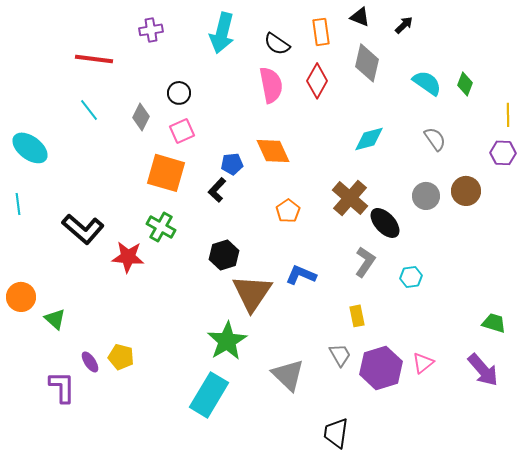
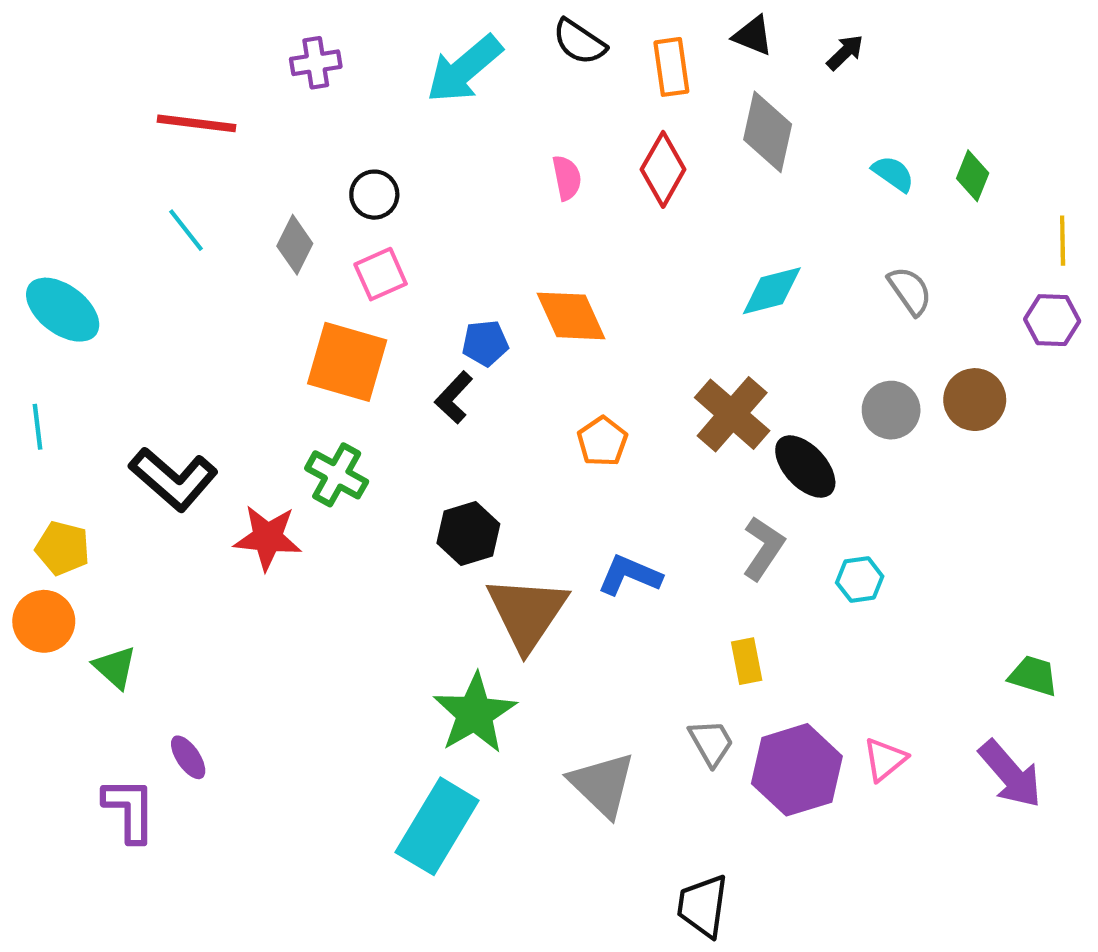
cyan arrow: (222, 33) -> (464, 69), turned 36
black semicircle: (277, 44) -> (579, 42), moved
cyan semicircle: (427, 83) -> (893, 174), size x0.7
pink semicircle: (271, 85) -> (567, 178), size x0.6
yellow pentagon: (121, 357) -> (63, 548), moved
____
Copy all of the data word for word, and keep the pictures out of it.

Answer for this exercise:
cyan arrow: (222, 33) -> (464, 69), turned 36
black semicircle: (277, 44) -> (579, 42), moved
cyan semicircle: (427, 83) -> (893, 174), size x0.7
pink semicircle: (271, 85) -> (567, 178), size x0.6
yellow pentagon: (121, 357) -> (63, 548), moved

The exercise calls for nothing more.